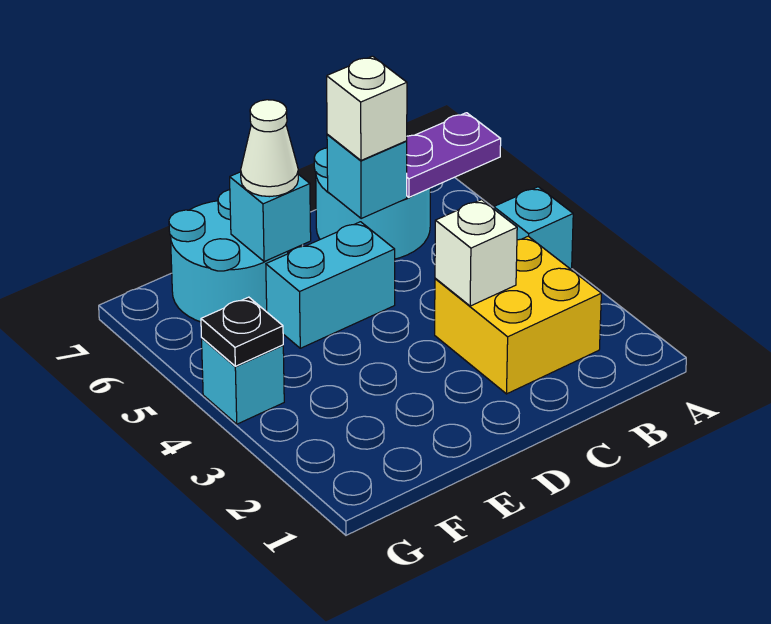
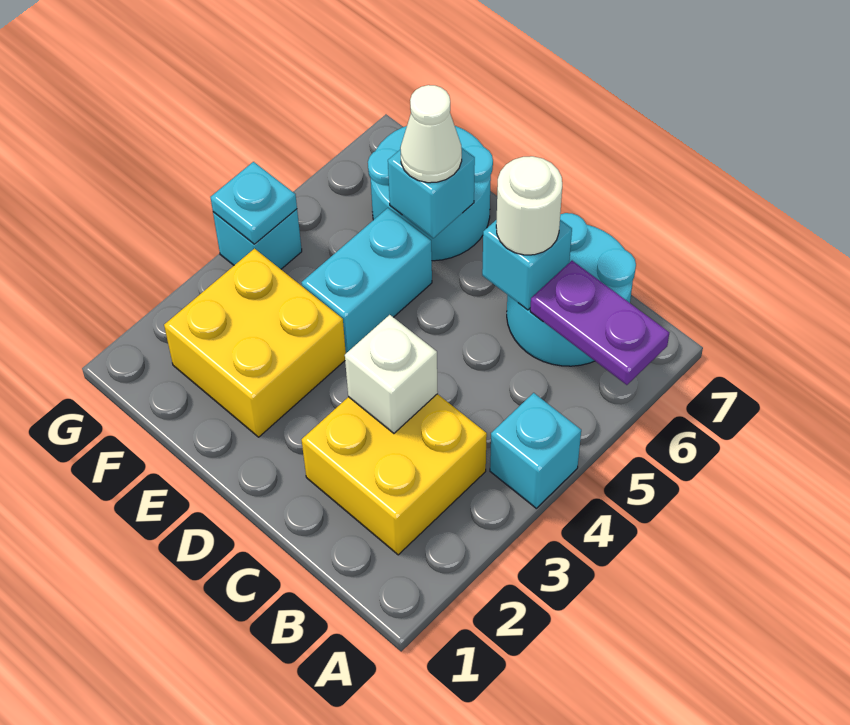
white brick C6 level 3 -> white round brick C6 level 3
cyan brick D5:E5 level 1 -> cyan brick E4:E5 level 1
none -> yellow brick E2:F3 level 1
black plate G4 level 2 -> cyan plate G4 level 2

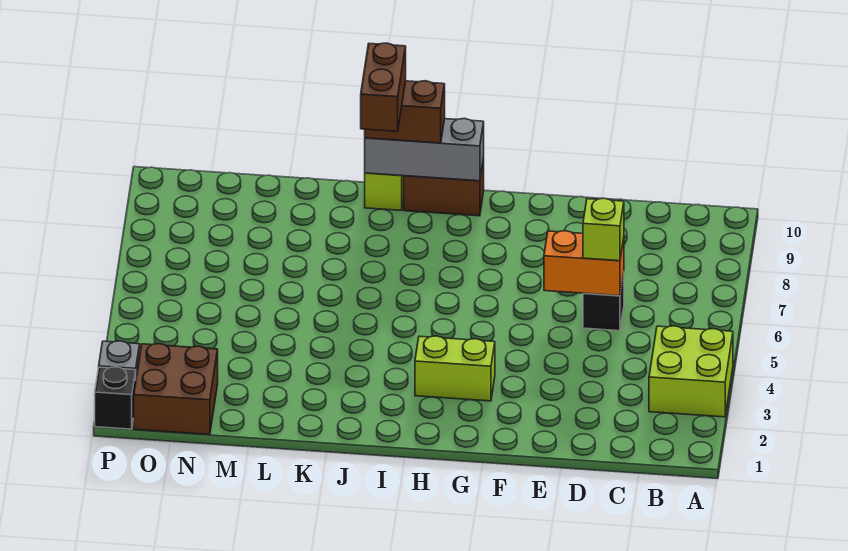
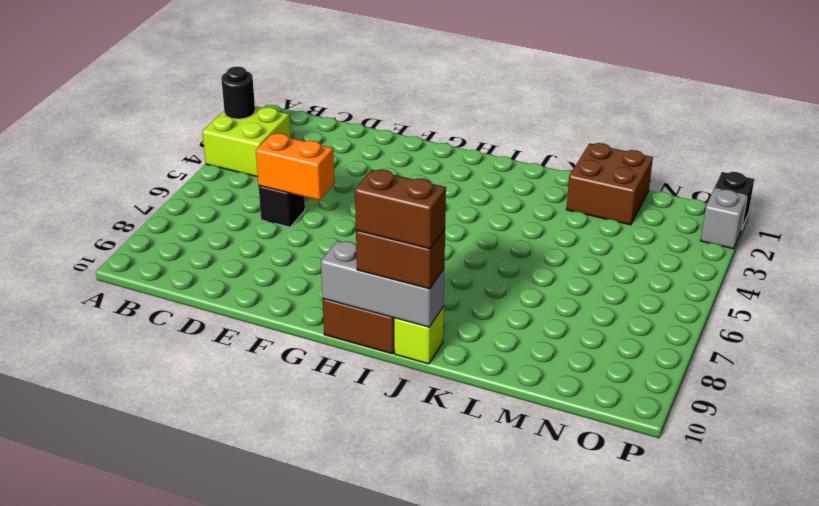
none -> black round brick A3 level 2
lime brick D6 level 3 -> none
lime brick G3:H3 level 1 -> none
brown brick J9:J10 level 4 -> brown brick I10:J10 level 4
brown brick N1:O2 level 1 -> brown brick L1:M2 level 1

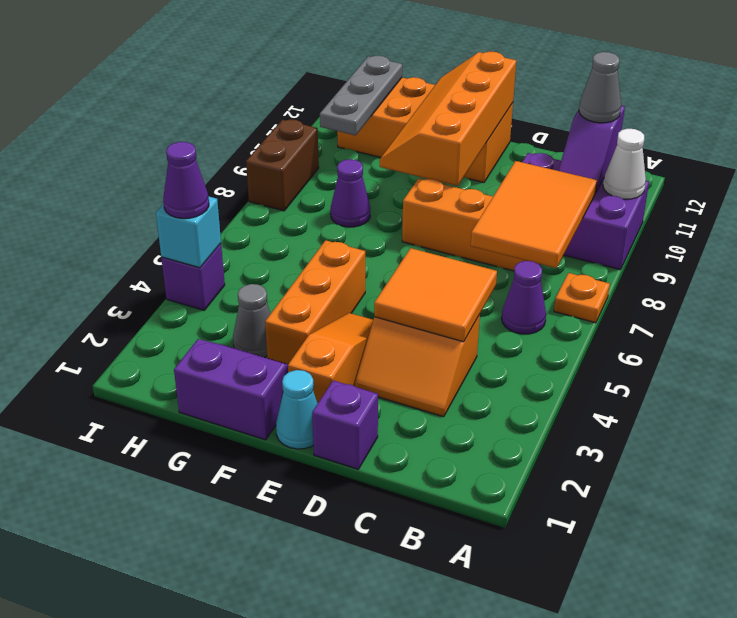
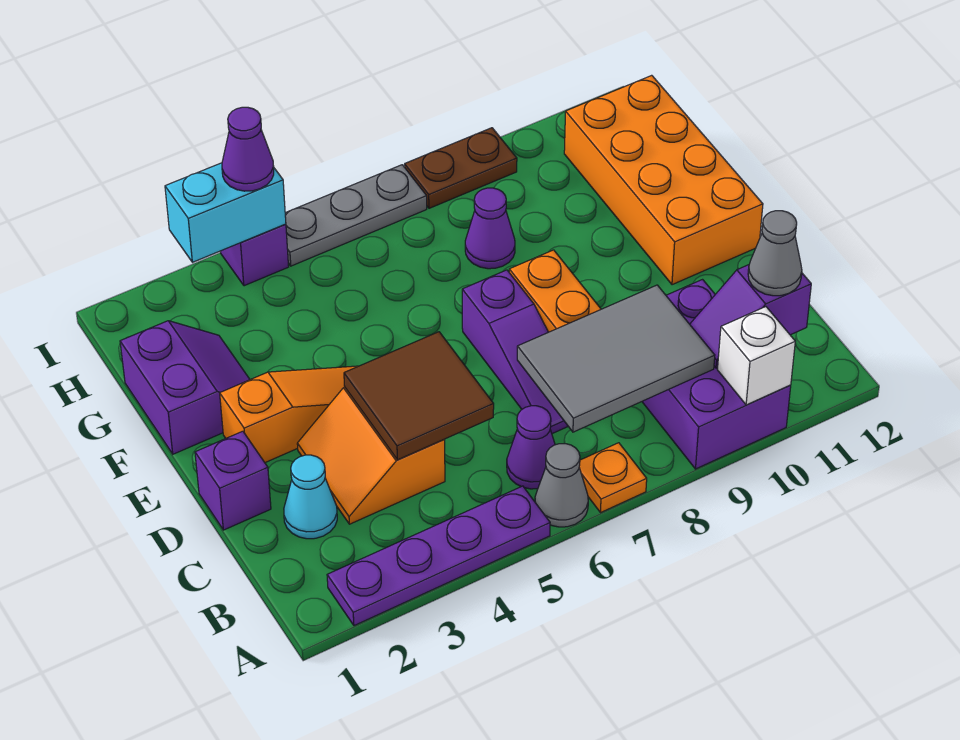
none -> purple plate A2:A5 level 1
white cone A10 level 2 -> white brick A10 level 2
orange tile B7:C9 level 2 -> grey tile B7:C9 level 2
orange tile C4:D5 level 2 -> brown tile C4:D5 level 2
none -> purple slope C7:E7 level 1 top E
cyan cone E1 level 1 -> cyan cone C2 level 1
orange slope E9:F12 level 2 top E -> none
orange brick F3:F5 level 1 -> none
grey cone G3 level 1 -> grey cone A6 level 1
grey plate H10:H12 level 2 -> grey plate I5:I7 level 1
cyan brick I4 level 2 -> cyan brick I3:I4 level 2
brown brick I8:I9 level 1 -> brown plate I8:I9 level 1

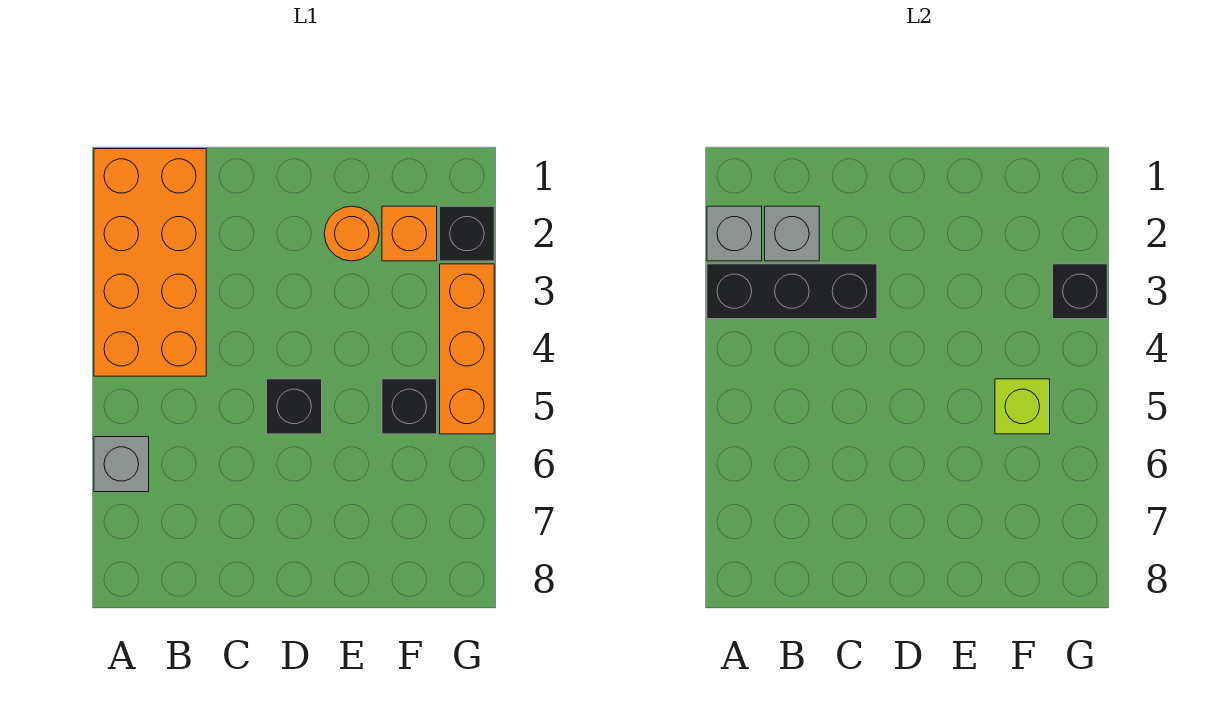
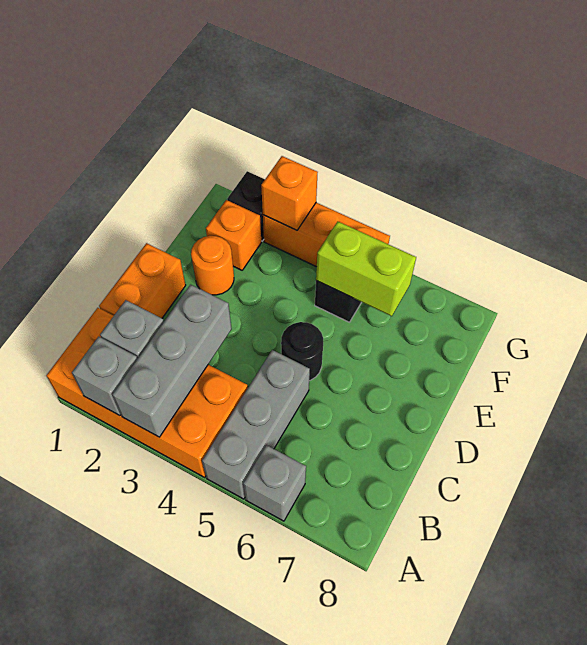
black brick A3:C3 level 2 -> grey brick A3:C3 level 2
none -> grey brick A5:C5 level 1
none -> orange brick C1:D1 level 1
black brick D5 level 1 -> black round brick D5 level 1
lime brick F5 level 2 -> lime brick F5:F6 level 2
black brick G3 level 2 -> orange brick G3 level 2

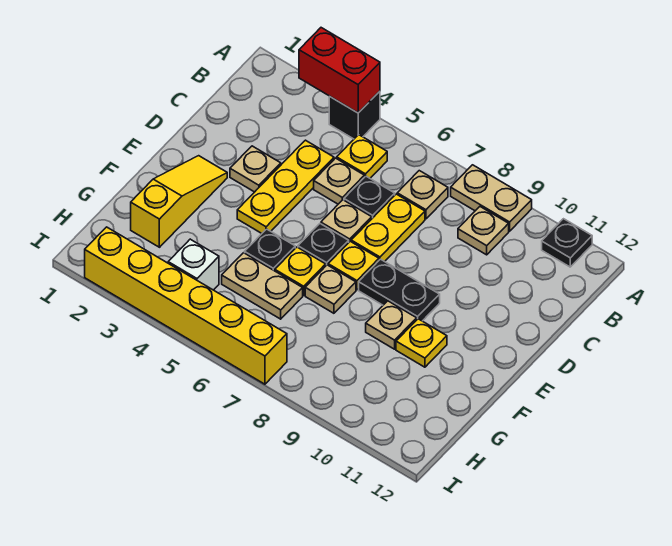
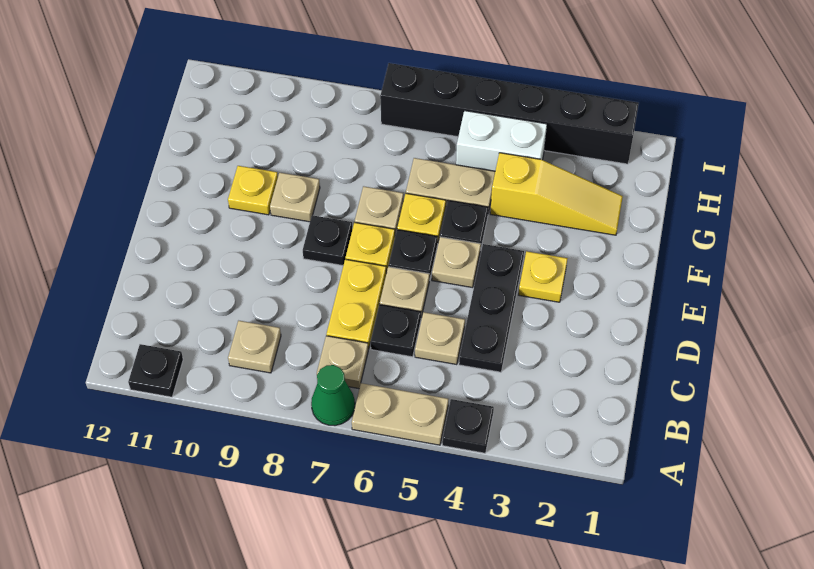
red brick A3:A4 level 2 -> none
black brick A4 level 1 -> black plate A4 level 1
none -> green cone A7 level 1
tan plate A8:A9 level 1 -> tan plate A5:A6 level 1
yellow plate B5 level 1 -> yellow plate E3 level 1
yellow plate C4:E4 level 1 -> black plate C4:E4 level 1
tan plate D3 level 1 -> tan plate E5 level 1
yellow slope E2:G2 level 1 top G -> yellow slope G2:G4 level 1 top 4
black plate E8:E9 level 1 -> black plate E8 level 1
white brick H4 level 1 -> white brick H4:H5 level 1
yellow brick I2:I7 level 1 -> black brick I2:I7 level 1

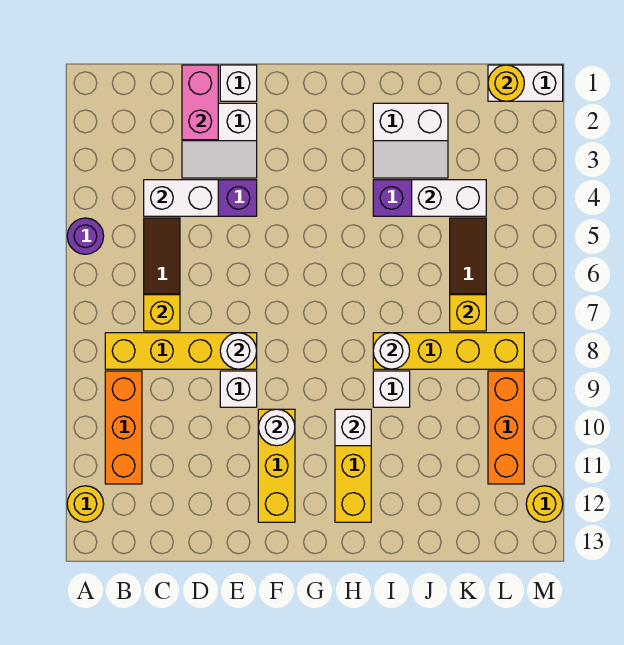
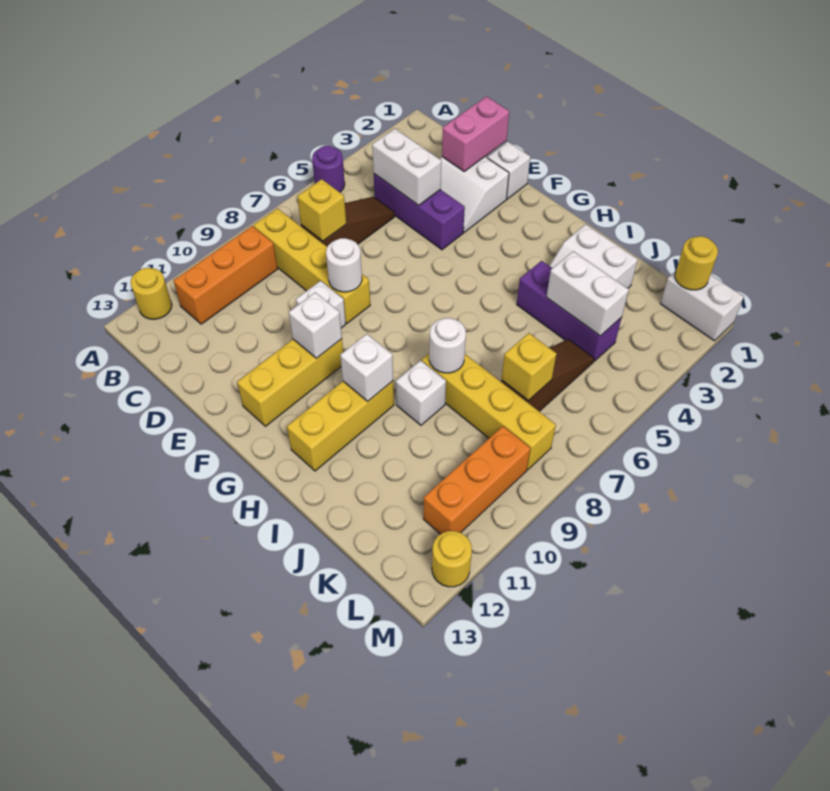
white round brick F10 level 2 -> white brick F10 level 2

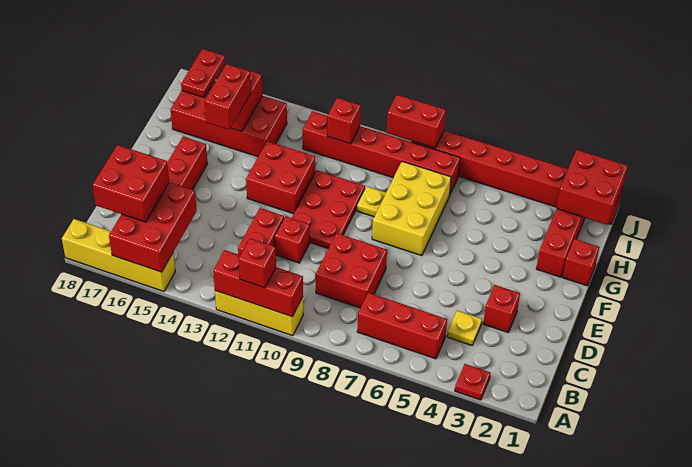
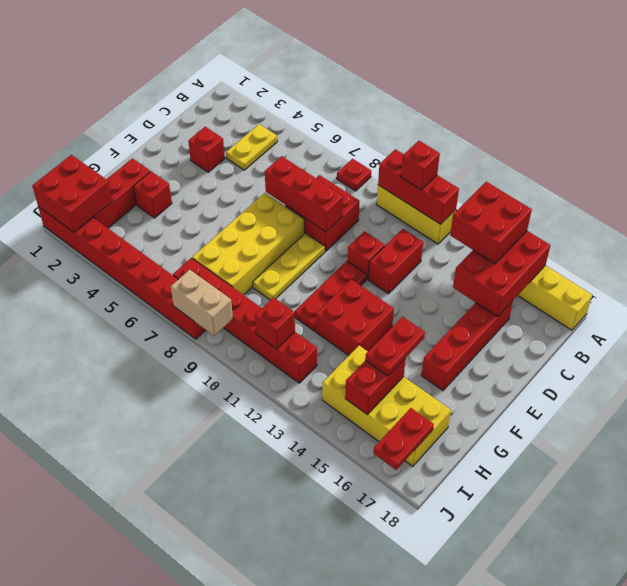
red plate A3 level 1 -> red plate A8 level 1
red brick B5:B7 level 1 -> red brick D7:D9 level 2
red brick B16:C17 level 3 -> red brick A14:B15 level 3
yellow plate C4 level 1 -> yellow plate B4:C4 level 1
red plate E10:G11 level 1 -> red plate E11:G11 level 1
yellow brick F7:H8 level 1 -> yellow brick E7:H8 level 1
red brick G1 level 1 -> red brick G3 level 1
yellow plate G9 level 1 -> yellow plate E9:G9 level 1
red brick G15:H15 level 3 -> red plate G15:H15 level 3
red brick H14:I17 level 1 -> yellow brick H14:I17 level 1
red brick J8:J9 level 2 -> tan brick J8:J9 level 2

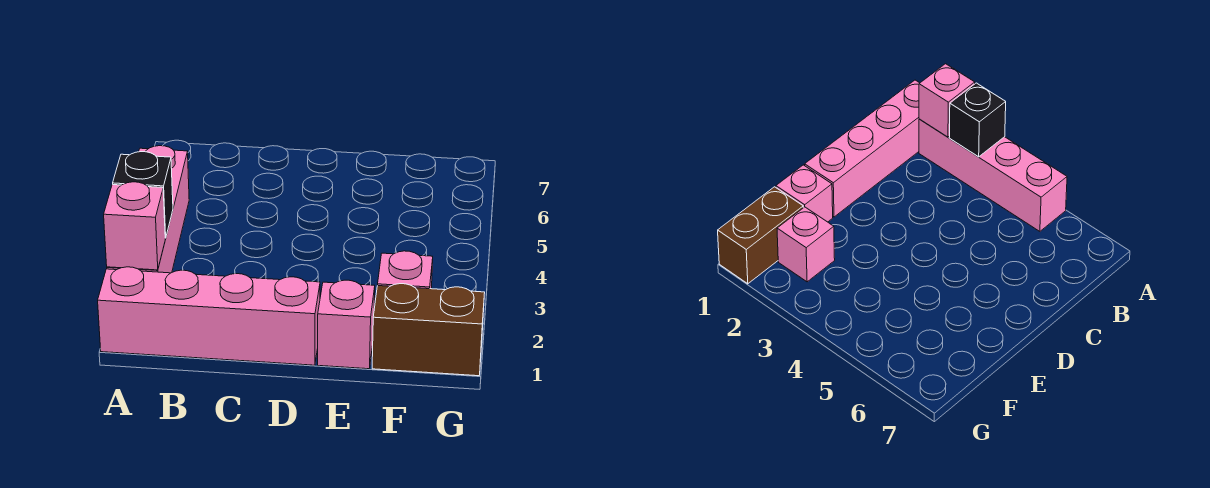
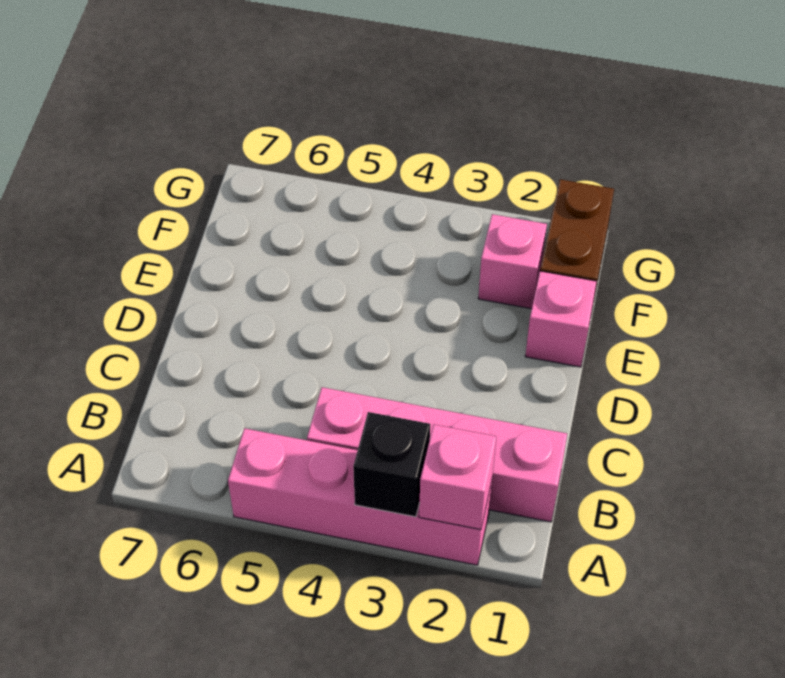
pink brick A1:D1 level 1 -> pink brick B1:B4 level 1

____________

▶ _Your task_
Within the material above, the line with "none -> purple plate A2:A5 level 1" opens the range and the line with "grey cone G3 level 1 -> grey cone A6 level 1" closes it; reproduce that range word for word.

▶ _Reply to the exercise_
none -> purple plate A2:A5 level 1
white cone A10 level 2 -> white brick A10 level 2
orange tile B7:C9 level 2 -> grey tile B7:C9 level 2
orange tile C4:D5 level 2 -> brown tile C4:D5 level 2
none -> purple slope C7:E7 level 1 top E
cyan cone E1 level 1 -> cyan cone C2 level 1
orange slope E9:F12 level 2 top E -> none
orange brick F3:F5 level 1 -> none
grey cone G3 level 1 -> grey cone A6 level 1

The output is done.